- **Assigned task**
An exact copy of every entry is needed, without the pictures.

(Synthetic geometry scene data)
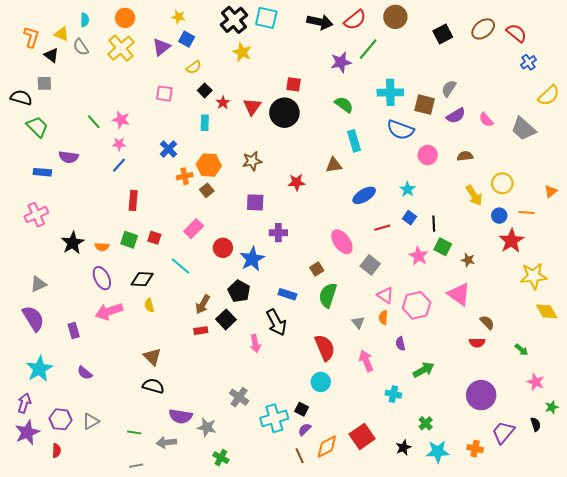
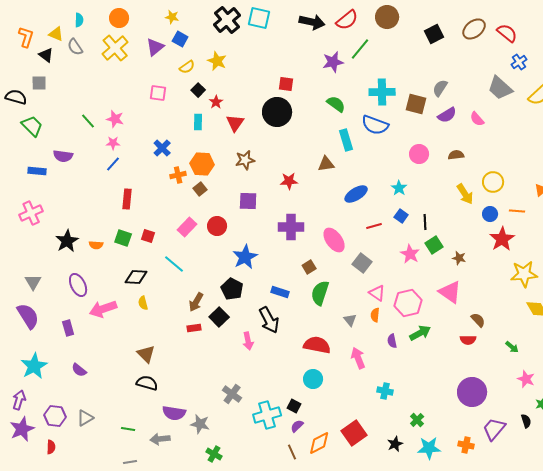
yellow star: (242, 52) -> (217, 61), moved
red triangle: (252, 107) -> (235, 123), moved
gray trapezoid: (523, 129) -> (500, 88), moved
blue semicircle: (400, 130) -> (375, 125), moved
purple cross: (278, 233) -> (291, 227), moved, size x1.4
green square: (443, 247) -> (434, 245), turned 30
red circle: (223, 248) -> (217, 226), moved
purple ellipse: (102, 278) -> (78, 285), moved
gray triangle: (38, 284) -> (33, 282), turned -36
red semicircle: (325, 348) -> (317, 345), turned -56
green arrow: (424, 370) -> (420, 333), moved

- **Exercise solution**
yellow star: (242, 52) -> (217, 61), moved
red triangle: (252, 107) -> (235, 123), moved
gray trapezoid: (523, 129) -> (500, 88), moved
blue semicircle: (400, 130) -> (375, 125), moved
purple cross: (278, 233) -> (291, 227), moved, size x1.4
green square: (443, 247) -> (434, 245), turned 30
red circle: (223, 248) -> (217, 226), moved
purple ellipse: (102, 278) -> (78, 285), moved
gray triangle: (38, 284) -> (33, 282), turned -36
red semicircle: (325, 348) -> (317, 345), turned -56
green arrow: (424, 370) -> (420, 333), moved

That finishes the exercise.